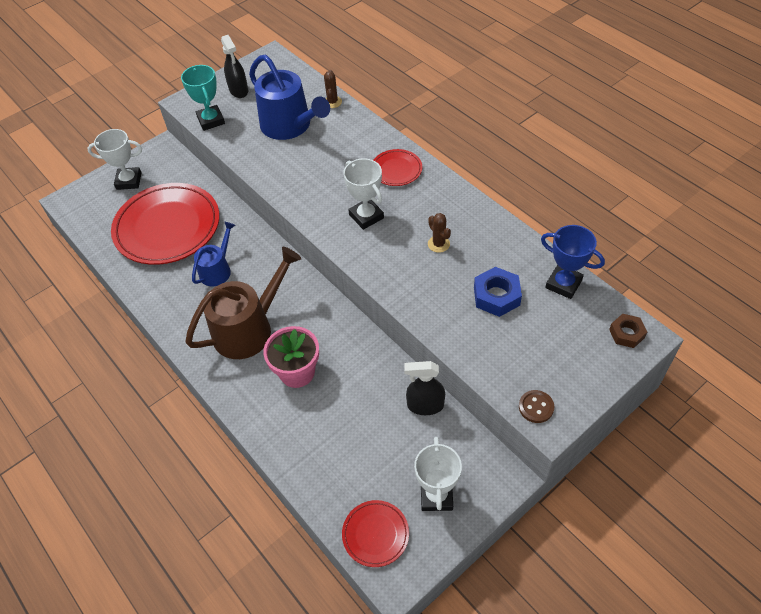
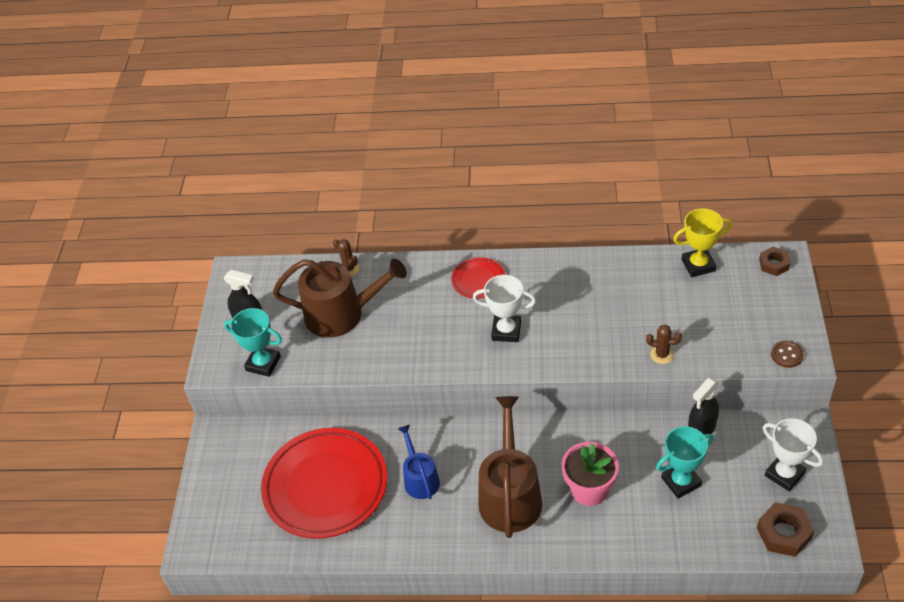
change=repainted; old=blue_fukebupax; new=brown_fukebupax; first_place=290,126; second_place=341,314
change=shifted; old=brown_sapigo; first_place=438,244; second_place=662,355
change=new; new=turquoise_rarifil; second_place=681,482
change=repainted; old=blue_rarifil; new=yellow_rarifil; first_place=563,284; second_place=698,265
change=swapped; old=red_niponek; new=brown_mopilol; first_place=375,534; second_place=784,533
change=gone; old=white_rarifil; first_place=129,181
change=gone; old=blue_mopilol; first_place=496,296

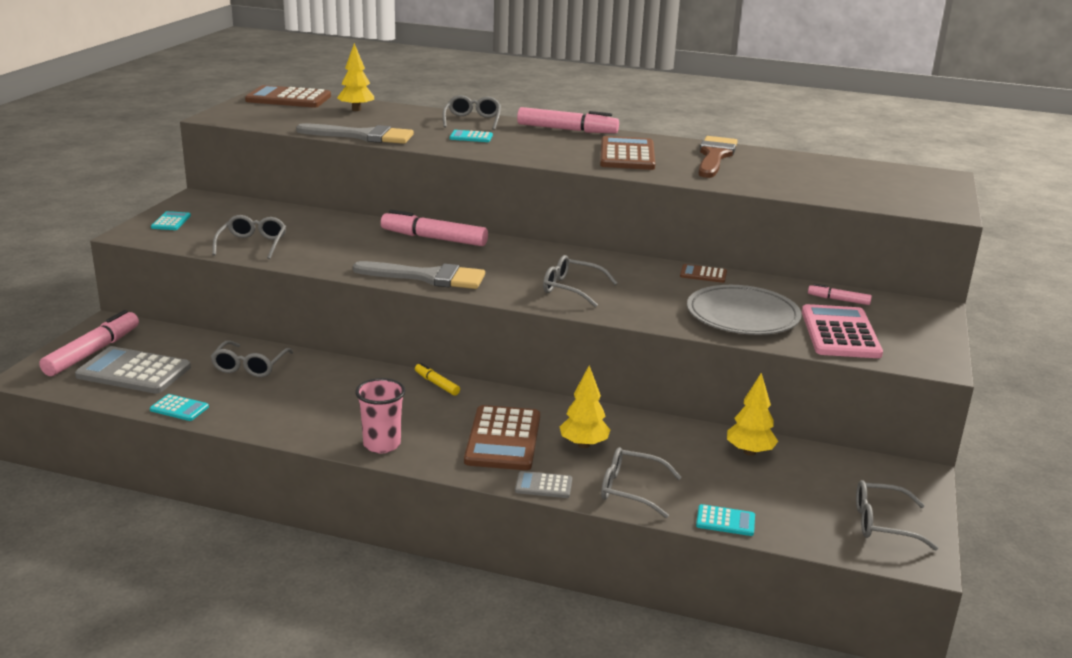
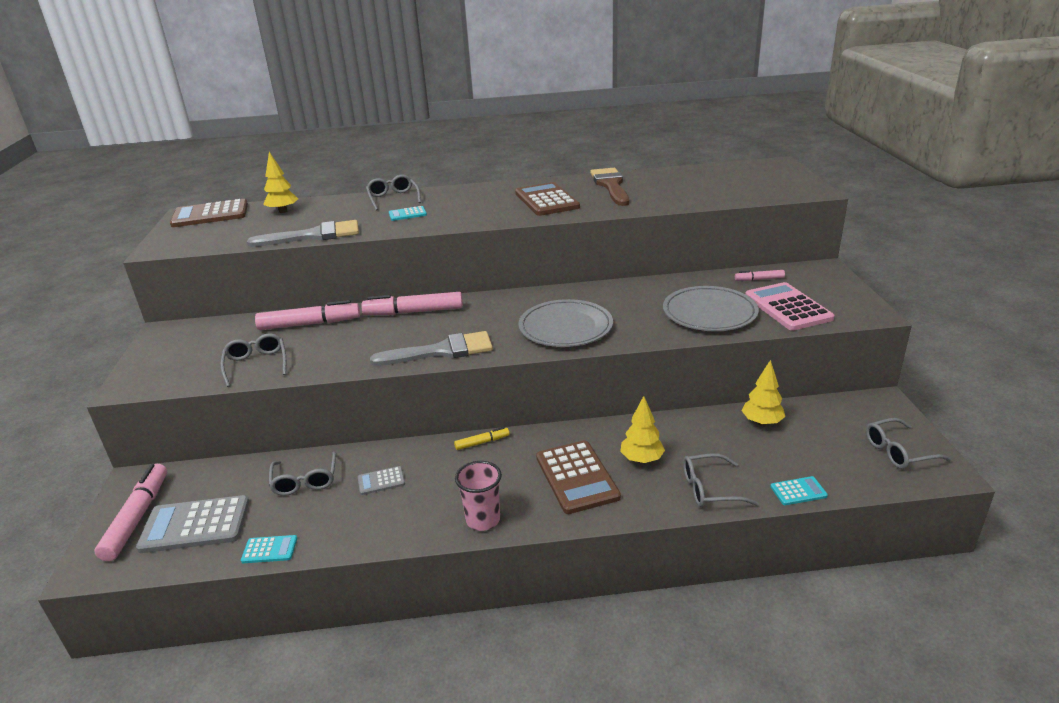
change=shifted; old=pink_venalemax; first_place=567,130; second_place=309,324
change=shifted; old=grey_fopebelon; first_place=543,485; second_place=381,481
change=rotated; old=yellow_venalemax; first_place=437,384; second_place=482,442; degrees=135
change=swapped; old=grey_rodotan; new=grey_niponek; first_place=572,289; second_place=565,327
change=gone; old=turquoise_fopebelon; first_place=171,222
change=gone; old=brown_fopebelon; first_place=703,274

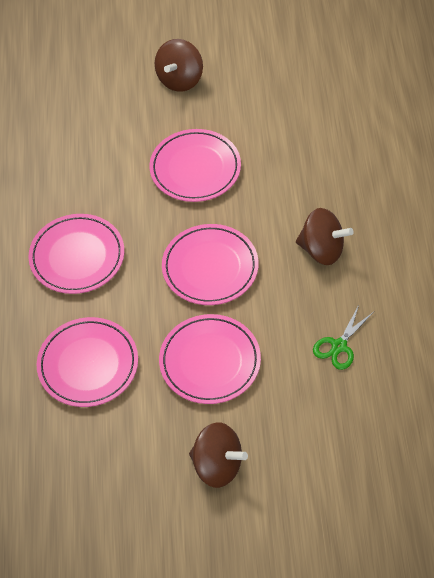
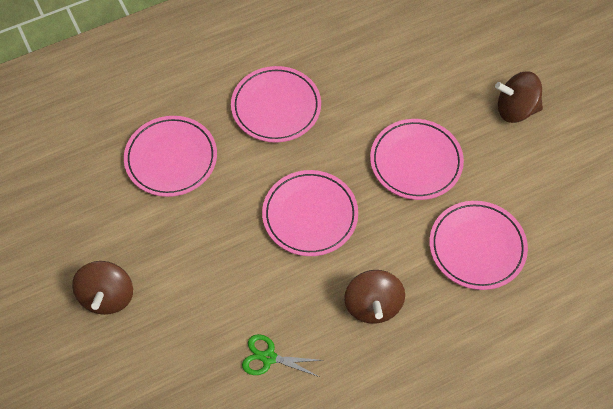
change=shifted; old=pink_niponek; first_place=210,361; second_place=477,247

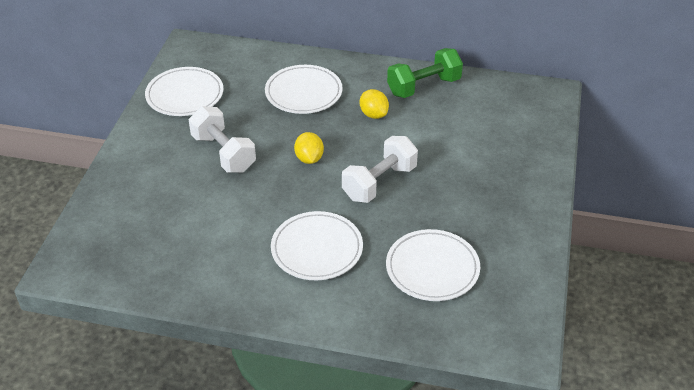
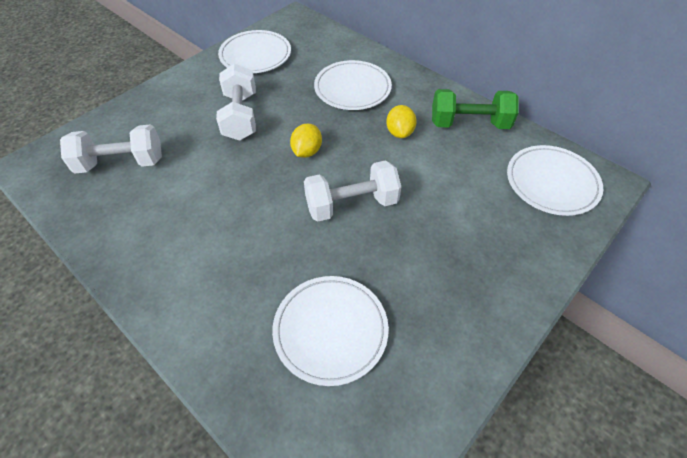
change=new; new=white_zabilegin; second_place=121,163
change=shifted; old=white_niponek; first_place=317,249; second_place=551,182

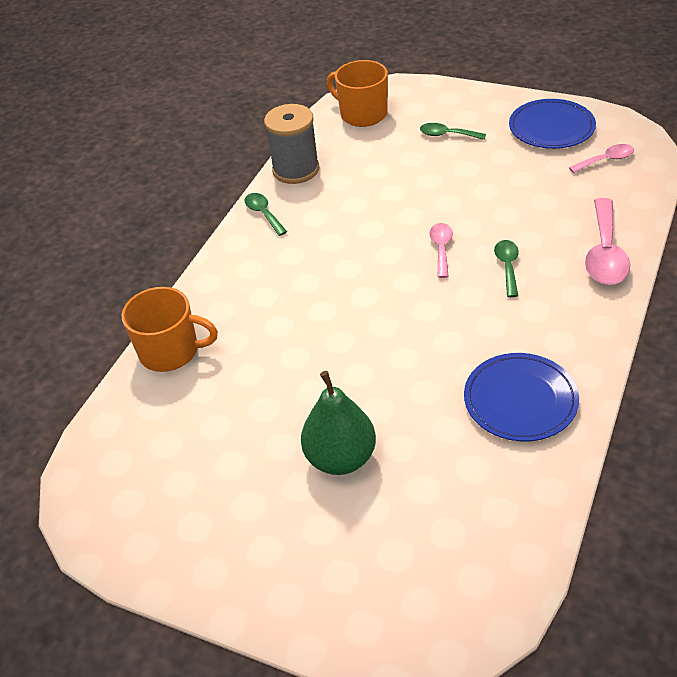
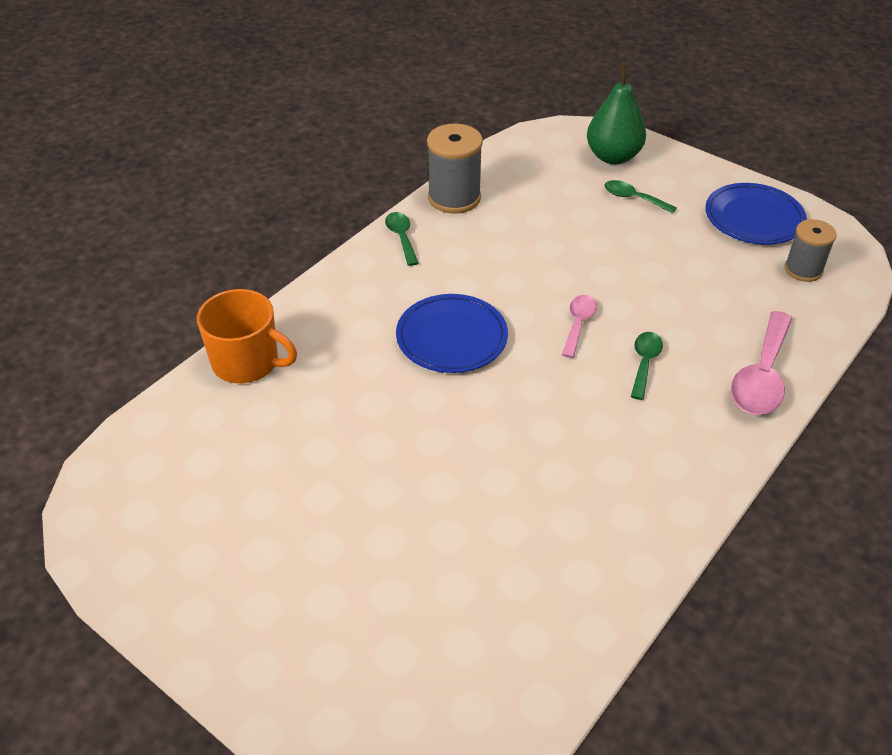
change=shifted; old=blue_niponek; first_place=520,400; second_place=451,337
change=shifted; old=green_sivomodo; first_place=341,458; second_place=613,157
change=swapped; old=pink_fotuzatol; new=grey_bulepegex; first_place=606,160; second_place=803,270
change=gone; old=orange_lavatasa; first_place=362,114

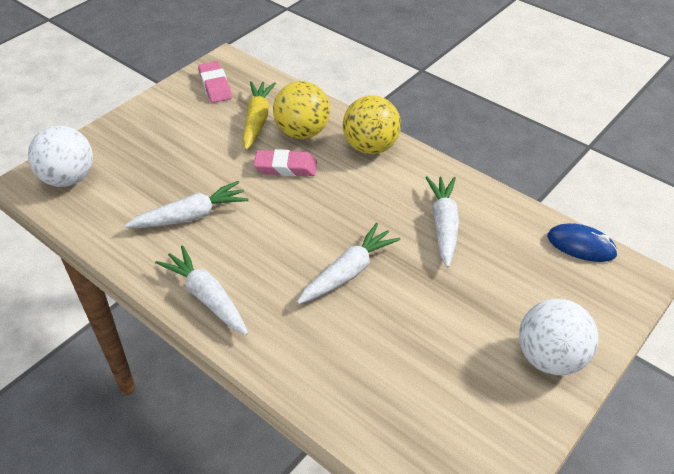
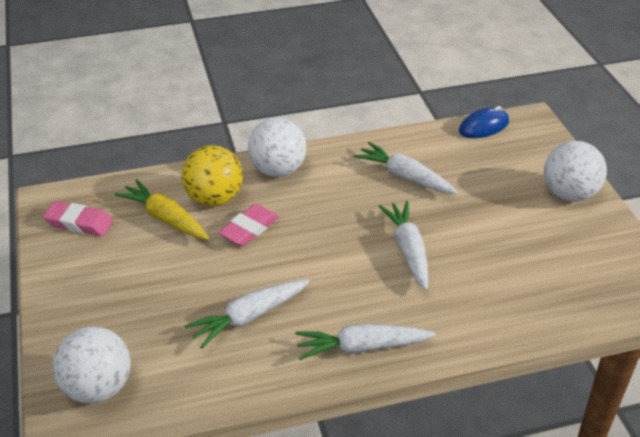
change=rotated; old=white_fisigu; first_place=190,216; second_place=249,317; degrees=-135
change=repainted; old=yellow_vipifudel; new=white_vipifudel; first_place=370,147; second_place=278,170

• _What the task asks_:
In the listing above, find the line with "change=new; new=turquoise_rarifil; second_place=681,482" and the line with "change=gone; old=white_rarifil; first_place=129,181"; output exactly those lines and all lines between them.

• _Output of the task_:
change=new; new=turquoise_rarifil; second_place=681,482
change=repainted; old=blue_rarifil; new=yellow_rarifil; first_place=563,284; second_place=698,265
change=swapped; old=red_niponek; new=brown_mopilol; first_place=375,534; second_place=784,533
change=gone; old=white_rarifil; first_place=129,181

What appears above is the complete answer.